--- MATERIAL TO PROCESS Enclosed Below ---

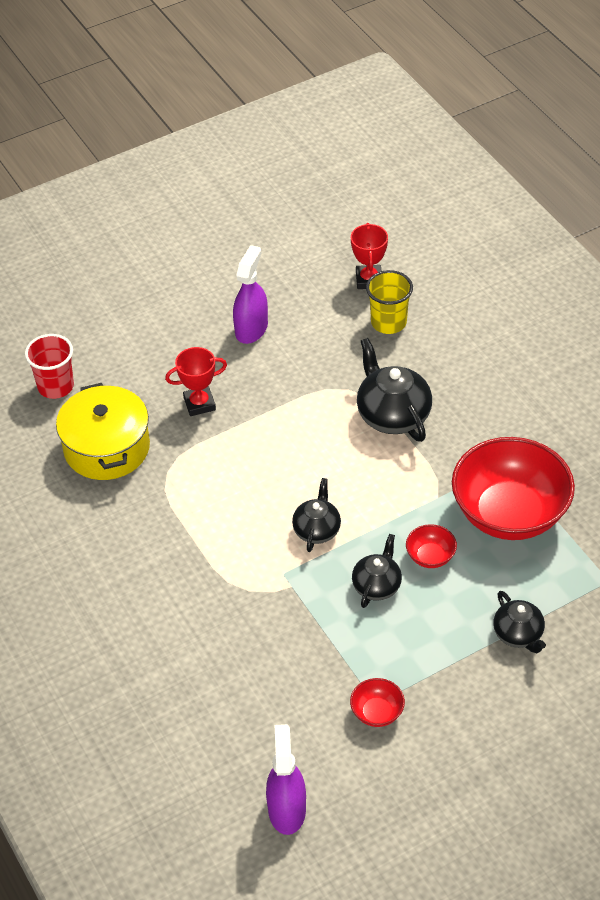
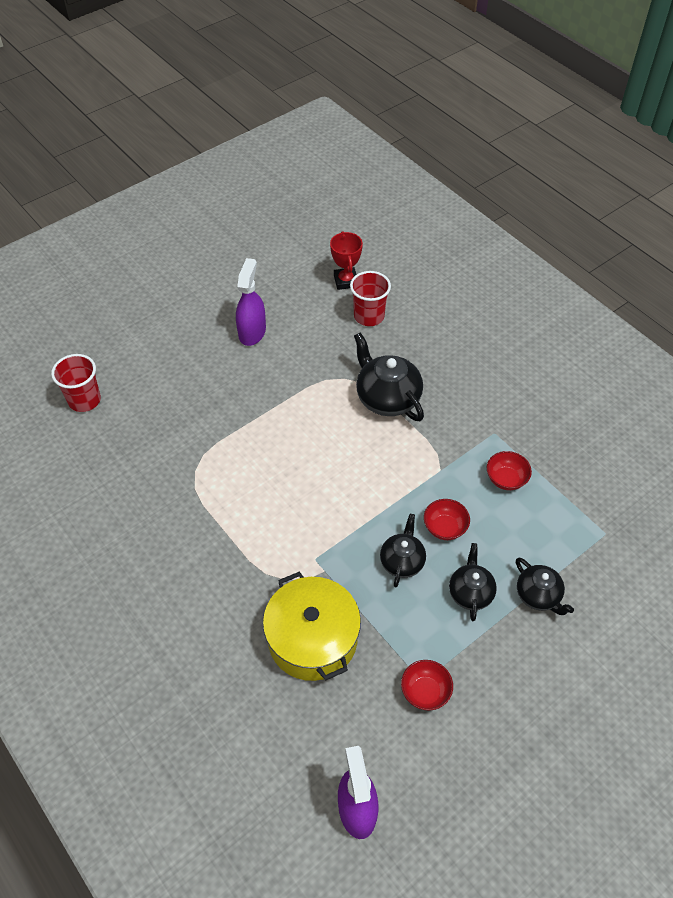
camera: 10 degrees left, 5 degrees up
yellow pot [56,383,150,480] -> yellow pot moved to [263,572,361,681]
red trophy [165,347,227,416] -> none
black teapot [292,478,341,552] -> black teapot moved to [449,543,497,621]
yellow cup [366,270,413,334] -> red cup [350,271,391,326]
red bowl [452,437,575,540] -> red bowl [487,451,532,490], size x0.41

--- End of Enclosed MATERIAL TO PROCESS ---

ACTIVITY —
Although the records include pictures, output only their text, exactly and completely.

COMPLETED TASK —
camera: 10 degrees left, 5 degrees up
yellow pot [56,383,150,480] -> yellow pot moved to [263,572,361,681]
red trophy [165,347,227,416] -> none
black teapot [292,478,341,552] -> black teapot moved to [449,543,497,621]
yellow cup [366,270,413,334] -> red cup [350,271,391,326]
red bowl [452,437,575,540] -> red bowl [487,451,532,490], size x0.41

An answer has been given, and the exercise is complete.